# [Collected data lines]

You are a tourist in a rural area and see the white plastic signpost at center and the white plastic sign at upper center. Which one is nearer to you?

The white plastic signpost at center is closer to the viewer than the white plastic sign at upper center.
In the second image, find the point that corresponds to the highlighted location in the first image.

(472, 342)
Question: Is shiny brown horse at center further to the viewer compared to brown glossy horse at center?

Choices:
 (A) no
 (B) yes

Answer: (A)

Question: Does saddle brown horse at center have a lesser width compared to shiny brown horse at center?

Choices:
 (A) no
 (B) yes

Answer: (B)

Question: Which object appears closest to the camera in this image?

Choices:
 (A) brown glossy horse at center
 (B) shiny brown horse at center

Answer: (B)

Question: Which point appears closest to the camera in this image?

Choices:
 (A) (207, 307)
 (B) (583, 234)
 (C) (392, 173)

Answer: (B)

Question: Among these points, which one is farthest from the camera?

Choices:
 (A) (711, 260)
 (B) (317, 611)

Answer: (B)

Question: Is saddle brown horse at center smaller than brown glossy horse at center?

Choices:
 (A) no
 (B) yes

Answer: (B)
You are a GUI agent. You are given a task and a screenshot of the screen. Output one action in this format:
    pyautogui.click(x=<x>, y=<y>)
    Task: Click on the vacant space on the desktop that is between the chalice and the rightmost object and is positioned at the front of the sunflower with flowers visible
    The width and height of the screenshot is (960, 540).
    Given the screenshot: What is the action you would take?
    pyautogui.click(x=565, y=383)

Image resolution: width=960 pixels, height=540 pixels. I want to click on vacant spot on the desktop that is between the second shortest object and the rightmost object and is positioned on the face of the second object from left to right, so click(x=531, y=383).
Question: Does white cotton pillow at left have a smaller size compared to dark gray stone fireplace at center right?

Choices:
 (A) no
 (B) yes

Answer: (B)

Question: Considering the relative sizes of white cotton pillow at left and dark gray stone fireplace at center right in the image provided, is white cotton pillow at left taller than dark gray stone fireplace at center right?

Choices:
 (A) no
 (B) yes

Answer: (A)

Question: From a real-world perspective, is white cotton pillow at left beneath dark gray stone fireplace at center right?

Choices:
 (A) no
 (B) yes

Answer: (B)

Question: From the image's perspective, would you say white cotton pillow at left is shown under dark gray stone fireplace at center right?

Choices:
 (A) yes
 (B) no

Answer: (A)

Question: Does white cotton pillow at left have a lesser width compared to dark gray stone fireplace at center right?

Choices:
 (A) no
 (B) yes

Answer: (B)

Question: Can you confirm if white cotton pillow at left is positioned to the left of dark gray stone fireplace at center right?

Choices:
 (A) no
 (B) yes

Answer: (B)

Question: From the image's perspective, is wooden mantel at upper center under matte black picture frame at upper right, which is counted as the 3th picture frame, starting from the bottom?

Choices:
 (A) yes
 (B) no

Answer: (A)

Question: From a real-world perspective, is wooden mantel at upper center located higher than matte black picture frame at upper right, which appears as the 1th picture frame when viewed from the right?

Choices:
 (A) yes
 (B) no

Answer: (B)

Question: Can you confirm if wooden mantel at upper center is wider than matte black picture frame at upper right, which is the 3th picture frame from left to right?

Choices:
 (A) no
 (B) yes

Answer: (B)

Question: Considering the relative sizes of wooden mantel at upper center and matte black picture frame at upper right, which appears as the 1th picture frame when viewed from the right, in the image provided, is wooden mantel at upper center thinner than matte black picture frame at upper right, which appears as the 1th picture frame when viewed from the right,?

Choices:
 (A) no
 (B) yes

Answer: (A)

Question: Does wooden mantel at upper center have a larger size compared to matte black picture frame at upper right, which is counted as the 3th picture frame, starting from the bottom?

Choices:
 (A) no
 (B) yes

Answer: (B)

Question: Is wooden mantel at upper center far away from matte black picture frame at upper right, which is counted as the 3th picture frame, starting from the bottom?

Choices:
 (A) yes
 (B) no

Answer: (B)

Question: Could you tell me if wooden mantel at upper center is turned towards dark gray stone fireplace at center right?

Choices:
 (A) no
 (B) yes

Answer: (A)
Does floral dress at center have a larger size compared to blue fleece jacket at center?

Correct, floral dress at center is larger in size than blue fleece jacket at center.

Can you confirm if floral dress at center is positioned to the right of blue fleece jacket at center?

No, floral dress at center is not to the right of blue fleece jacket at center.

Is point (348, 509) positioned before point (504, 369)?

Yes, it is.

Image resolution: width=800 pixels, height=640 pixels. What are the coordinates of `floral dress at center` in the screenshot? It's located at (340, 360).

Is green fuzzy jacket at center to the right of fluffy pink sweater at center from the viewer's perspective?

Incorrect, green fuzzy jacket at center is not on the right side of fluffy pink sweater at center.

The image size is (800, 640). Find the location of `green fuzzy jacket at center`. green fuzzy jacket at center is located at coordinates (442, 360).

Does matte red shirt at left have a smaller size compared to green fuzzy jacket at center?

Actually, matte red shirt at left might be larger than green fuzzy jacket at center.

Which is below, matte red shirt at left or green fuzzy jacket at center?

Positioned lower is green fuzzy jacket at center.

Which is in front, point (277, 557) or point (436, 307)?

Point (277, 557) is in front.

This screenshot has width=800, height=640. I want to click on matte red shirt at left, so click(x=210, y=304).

# [The problem]
Copy all of the lines above word for word.

# [Solution to the exercise]
You are a tourist in a rural area and see the white plastic signpost at center and the white plastic sign at upper center. Which one is nearer to you?

The white plastic signpost at center is closer to the viewer than the white plastic sign at upper center.
In the second image, find the point that corresponds to the highlighted location in the first image.

(472, 342)
Question: Is shiny brown horse at center further to the viewer compared to brown glossy horse at center?

Choices:
 (A) no
 (B) yes

Answer: (A)

Question: Does saddle brown horse at center have a lesser width compared to shiny brown horse at center?

Choices:
 (A) no
 (B) yes

Answer: (B)

Question: Which object appears closest to the camera in this image?

Choices:
 (A) brown glossy horse at center
 (B) shiny brown horse at center

Answer: (B)

Question: Which point appears closest to the camera in this image?

Choices:
 (A) (207, 307)
 (B) (583, 234)
 (C) (392, 173)

Answer: (B)

Question: Among these points, which one is farthest from the camera?

Choices:
 (A) (711, 260)
 (B) (317, 611)

Answer: (B)

Question: Is saddle brown horse at center smaller than brown glossy horse at center?

Choices:
 (A) no
 (B) yes

Answer: (B)
You are a GUI agent. You are given a task and a screenshot of the screen. Output one action in this format:
    pyautogui.click(x=<x>, y=<y>)
    Task: Click on the vacant space on the desktop that is between the chalice and the rightmost object and is positioned at the front of the sunflower with flowers visible
    The width and height of the screenshot is (960, 540).
    Given the screenshot: What is the action you would take?
    pyautogui.click(x=565, y=383)

Image resolution: width=960 pixels, height=540 pixels. I want to click on vacant spot on the desktop that is between the second shortest object and the rightmost object and is positioned on the face of the second object from left to right, so click(x=531, y=383).
Question: Does white cotton pillow at left have a smaller size compared to dark gray stone fireplace at center right?

Choices:
 (A) no
 (B) yes

Answer: (B)

Question: Considering the relative sizes of white cotton pillow at left and dark gray stone fireplace at center right in the image provided, is white cotton pillow at left taller than dark gray stone fireplace at center right?

Choices:
 (A) no
 (B) yes

Answer: (A)

Question: From a real-world perspective, is white cotton pillow at left beneath dark gray stone fireplace at center right?

Choices:
 (A) no
 (B) yes

Answer: (B)

Question: From the image's perspective, would you say white cotton pillow at left is shown under dark gray stone fireplace at center right?

Choices:
 (A) yes
 (B) no

Answer: (A)

Question: Does white cotton pillow at left have a lesser width compared to dark gray stone fireplace at center right?

Choices:
 (A) no
 (B) yes

Answer: (B)

Question: Can you confirm if white cotton pillow at left is positioned to the left of dark gray stone fireplace at center right?

Choices:
 (A) no
 (B) yes

Answer: (B)

Question: From the image's perspective, is wooden mantel at upper center under matte black picture frame at upper right, which is counted as the 3th picture frame, starting from the bottom?

Choices:
 (A) yes
 (B) no

Answer: (A)

Question: From a real-world perspective, is wooden mantel at upper center located higher than matte black picture frame at upper right, which appears as the 1th picture frame when viewed from the right?

Choices:
 (A) yes
 (B) no

Answer: (B)

Question: Can you confirm if wooden mantel at upper center is wider than matte black picture frame at upper right, which is the 3th picture frame from left to right?

Choices:
 (A) no
 (B) yes

Answer: (B)

Question: Considering the relative sizes of wooden mantel at upper center and matte black picture frame at upper right, which appears as the 1th picture frame when viewed from the right, in the image provided, is wooden mantel at upper center thinner than matte black picture frame at upper right, which appears as the 1th picture frame when viewed from the right,?

Choices:
 (A) no
 (B) yes

Answer: (A)

Question: Does wooden mantel at upper center have a larger size compared to matte black picture frame at upper right, which is counted as the 3th picture frame, starting from the bottom?

Choices:
 (A) no
 (B) yes

Answer: (B)

Question: Is wooden mantel at upper center far away from matte black picture frame at upper right, which is counted as the 3th picture frame, starting from the bottom?

Choices:
 (A) yes
 (B) no

Answer: (B)

Question: Could you tell me if wooden mantel at upper center is turned towards dark gray stone fireplace at center right?

Choices:
 (A) no
 (B) yes

Answer: (A)
Does floral dress at center have a larger size compared to blue fleece jacket at center?

Correct, floral dress at center is larger in size than blue fleece jacket at center.

Can you confirm if floral dress at center is positioned to the right of blue fleece jacket at center?

No, floral dress at center is not to the right of blue fleece jacket at center.

Is point (348, 509) positioned before point (504, 369)?

Yes, it is.

Image resolution: width=800 pixels, height=640 pixels. What are the coordinates of `floral dress at center` in the screenshot? It's located at (340, 360).

Is green fuzzy jacket at center to the right of fluffy pink sweater at center from the viewer's perspective?

Incorrect, green fuzzy jacket at center is not on the right side of fluffy pink sweater at center.

The image size is (800, 640). Find the location of `green fuzzy jacket at center`. green fuzzy jacket at center is located at coordinates (442, 360).

Does matte red shirt at left have a smaller size compared to green fuzzy jacket at center?

Actually, matte red shirt at left might be larger than green fuzzy jacket at center.

Which is below, matte red shirt at left or green fuzzy jacket at center?

Positioned lower is green fuzzy jacket at center.

Which is in front, point (277, 557) or point (436, 307)?

Point (277, 557) is in front.

This screenshot has width=800, height=640. I want to click on matte red shirt at left, so click(x=210, y=304).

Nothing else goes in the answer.